> **Work item**
Copy out the entries below exactly as they stand, but only from the line containing "brown cupcake: 8 -> 9" through the line containing "white fish: 2 -> 5".

> **Dataset**
--

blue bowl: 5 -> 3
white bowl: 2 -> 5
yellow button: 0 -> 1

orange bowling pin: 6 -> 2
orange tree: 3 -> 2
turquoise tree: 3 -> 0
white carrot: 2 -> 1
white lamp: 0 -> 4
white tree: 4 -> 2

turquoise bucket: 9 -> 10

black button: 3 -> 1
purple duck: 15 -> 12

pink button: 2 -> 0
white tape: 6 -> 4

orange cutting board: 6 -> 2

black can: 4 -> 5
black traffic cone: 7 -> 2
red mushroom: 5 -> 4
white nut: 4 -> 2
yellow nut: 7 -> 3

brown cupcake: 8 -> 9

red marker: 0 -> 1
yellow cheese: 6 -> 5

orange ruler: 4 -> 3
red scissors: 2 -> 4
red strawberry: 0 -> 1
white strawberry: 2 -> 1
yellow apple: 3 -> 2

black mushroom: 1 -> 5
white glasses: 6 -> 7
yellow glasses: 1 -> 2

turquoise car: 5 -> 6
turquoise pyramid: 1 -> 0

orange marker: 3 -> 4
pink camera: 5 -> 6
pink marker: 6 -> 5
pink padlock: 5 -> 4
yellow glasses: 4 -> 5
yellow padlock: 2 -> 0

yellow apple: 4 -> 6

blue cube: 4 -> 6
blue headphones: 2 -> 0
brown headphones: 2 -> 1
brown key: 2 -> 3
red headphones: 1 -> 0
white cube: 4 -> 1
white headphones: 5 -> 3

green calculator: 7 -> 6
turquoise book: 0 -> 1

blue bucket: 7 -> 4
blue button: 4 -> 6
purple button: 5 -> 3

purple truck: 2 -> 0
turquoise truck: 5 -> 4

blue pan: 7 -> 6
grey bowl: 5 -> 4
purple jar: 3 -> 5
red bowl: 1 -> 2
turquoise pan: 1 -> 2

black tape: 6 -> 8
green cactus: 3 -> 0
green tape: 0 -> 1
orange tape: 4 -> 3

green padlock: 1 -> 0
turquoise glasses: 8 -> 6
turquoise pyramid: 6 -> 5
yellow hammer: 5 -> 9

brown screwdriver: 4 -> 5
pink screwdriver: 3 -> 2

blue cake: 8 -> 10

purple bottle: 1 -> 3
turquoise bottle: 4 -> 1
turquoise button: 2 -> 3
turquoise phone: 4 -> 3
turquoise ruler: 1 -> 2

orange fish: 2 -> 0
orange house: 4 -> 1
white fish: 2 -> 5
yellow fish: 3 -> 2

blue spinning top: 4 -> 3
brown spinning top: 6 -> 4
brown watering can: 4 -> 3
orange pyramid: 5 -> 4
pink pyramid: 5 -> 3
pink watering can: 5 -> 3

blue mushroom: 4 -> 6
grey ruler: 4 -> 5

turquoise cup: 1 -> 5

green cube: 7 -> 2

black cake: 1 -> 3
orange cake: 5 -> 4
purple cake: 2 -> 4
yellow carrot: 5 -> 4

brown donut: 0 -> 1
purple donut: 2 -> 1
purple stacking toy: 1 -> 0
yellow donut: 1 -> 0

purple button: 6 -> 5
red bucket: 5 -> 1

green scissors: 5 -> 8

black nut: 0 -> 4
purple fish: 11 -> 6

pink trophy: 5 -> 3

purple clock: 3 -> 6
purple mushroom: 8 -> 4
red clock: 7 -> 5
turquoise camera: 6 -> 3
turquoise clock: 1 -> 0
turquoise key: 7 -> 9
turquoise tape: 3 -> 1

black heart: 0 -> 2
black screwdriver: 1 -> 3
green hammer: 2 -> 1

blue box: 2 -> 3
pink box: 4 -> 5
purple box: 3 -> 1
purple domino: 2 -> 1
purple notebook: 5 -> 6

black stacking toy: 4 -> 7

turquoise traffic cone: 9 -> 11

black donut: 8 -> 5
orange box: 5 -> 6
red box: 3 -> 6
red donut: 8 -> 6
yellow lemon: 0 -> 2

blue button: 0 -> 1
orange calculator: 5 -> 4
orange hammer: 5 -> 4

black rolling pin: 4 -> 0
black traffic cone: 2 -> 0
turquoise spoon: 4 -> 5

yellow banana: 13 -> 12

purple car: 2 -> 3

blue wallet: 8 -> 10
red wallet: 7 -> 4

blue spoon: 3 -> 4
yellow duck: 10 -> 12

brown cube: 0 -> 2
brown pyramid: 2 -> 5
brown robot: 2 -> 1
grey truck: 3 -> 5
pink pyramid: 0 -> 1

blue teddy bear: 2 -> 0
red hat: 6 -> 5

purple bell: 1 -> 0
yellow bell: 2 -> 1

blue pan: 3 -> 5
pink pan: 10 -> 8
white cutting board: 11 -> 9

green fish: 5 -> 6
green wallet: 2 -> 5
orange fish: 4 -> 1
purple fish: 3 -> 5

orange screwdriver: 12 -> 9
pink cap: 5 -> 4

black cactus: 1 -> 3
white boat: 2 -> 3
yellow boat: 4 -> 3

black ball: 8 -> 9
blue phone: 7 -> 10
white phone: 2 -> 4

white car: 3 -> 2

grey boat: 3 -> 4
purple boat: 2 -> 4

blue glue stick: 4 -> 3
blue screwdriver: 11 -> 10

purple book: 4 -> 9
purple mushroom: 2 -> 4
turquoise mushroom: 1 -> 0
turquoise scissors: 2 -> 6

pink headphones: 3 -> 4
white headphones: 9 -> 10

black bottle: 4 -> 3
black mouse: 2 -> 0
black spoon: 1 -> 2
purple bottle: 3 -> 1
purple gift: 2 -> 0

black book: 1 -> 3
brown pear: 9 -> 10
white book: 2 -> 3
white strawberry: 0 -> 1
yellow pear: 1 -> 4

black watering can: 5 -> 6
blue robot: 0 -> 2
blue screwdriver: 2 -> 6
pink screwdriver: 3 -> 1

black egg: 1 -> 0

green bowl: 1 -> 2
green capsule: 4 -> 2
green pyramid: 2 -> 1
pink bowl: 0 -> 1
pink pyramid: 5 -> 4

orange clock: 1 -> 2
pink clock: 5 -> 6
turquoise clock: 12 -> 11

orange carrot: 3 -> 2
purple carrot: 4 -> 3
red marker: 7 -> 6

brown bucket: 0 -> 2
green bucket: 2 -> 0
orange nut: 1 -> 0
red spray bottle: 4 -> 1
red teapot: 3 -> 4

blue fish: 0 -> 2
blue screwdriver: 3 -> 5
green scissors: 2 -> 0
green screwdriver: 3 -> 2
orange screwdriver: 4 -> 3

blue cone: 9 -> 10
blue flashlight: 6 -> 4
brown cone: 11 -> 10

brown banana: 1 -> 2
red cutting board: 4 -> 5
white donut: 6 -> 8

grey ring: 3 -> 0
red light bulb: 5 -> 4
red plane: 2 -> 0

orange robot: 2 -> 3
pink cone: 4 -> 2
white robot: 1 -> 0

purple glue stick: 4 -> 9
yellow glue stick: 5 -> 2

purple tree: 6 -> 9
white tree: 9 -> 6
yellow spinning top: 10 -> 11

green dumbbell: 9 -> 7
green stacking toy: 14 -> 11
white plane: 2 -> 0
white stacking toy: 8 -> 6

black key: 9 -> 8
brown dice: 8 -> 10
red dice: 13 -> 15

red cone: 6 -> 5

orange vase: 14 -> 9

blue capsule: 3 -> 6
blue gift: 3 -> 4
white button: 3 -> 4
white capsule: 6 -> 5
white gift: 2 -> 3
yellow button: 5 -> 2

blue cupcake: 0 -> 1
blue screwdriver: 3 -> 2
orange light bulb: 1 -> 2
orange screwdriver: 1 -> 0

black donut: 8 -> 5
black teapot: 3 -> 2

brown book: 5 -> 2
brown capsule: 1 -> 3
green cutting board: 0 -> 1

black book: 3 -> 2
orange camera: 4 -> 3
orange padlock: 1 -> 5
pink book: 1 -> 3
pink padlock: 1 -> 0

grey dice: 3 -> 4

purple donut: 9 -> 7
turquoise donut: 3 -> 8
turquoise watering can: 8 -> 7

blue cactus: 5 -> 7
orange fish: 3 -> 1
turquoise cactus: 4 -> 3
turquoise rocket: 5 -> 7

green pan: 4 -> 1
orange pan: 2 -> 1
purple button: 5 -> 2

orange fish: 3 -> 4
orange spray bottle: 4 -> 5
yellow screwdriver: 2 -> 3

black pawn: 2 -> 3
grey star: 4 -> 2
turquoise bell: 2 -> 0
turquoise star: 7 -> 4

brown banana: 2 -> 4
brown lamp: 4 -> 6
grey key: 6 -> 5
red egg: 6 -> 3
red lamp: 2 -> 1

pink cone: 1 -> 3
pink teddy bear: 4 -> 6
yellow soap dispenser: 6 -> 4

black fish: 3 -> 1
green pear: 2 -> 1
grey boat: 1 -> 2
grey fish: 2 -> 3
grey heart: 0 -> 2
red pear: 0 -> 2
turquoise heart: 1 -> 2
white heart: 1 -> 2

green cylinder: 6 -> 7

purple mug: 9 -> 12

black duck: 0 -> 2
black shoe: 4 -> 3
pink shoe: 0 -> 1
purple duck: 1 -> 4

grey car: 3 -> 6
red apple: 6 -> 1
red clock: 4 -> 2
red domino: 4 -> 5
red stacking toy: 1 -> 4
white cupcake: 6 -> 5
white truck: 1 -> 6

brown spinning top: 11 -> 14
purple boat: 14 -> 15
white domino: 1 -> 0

--

> **Task answer**
brown cupcake: 8 -> 9

red marker: 0 -> 1
yellow cheese: 6 -> 5

orange ruler: 4 -> 3
red scissors: 2 -> 4
red strawberry: 0 -> 1
white strawberry: 2 -> 1
yellow apple: 3 -> 2

black mushroom: 1 -> 5
white glasses: 6 -> 7
yellow glasses: 1 -> 2

turquoise car: 5 -> 6
turquoise pyramid: 1 -> 0

orange marker: 3 -> 4
pink camera: 5 -> 6
pink marker: 6 -> 5
pink padlock: 5 -> 4
yellow glasses: 4 -> 5
yellow padlock: 2 -> 0

yellow apple: 4 -> 6

blue cube: 4 -> 6
blue headphones: 2 -> 0
brown headphones: 2 -> 1
brown key: 2 -> 3
red headphones: 1 -> 0
white cube: 4 -> 1
white headphones: 5 -> 3

green calculator: 7 -> 6
turquoise book: 0 -> 1

blue bucket: 7 -> 4
blue button: 4 -> 6
purple button: 5 -> 3

purple truck: 2 -> 0
turquoise truck: 5 -> 4

blue pan: 7 -> 6
grey bowl: 5 -> 4
purple jar: 3 -> 5
red bowl: 1 -> 2
turquoise pan: 1 -> 2

black tape: 6 -> 8
green cactus: 3 -> 0
green tape: 0 -> 1
orange tape: 4 -> 3

green padlock: 1 -> 0
turquoise glasses: 8 -> 6
turquoise pyramid: 6 -> 5
yellow hammer: 5 -> 9

brown screwdriver: 4 -> 5
pink screwdriver: 3 -> 2

blue cake: 8 -> 10

purple bottle: 1 -> 3
turquoise bottle: 4 -> 1
turquoise button: 2 -> 3
turquoise phone: 4 -> 3
turquoise ruler: 1 -> 2

orange fish: 2 -> 0
orange house: 4 -> 1
white fish: 2 -> 5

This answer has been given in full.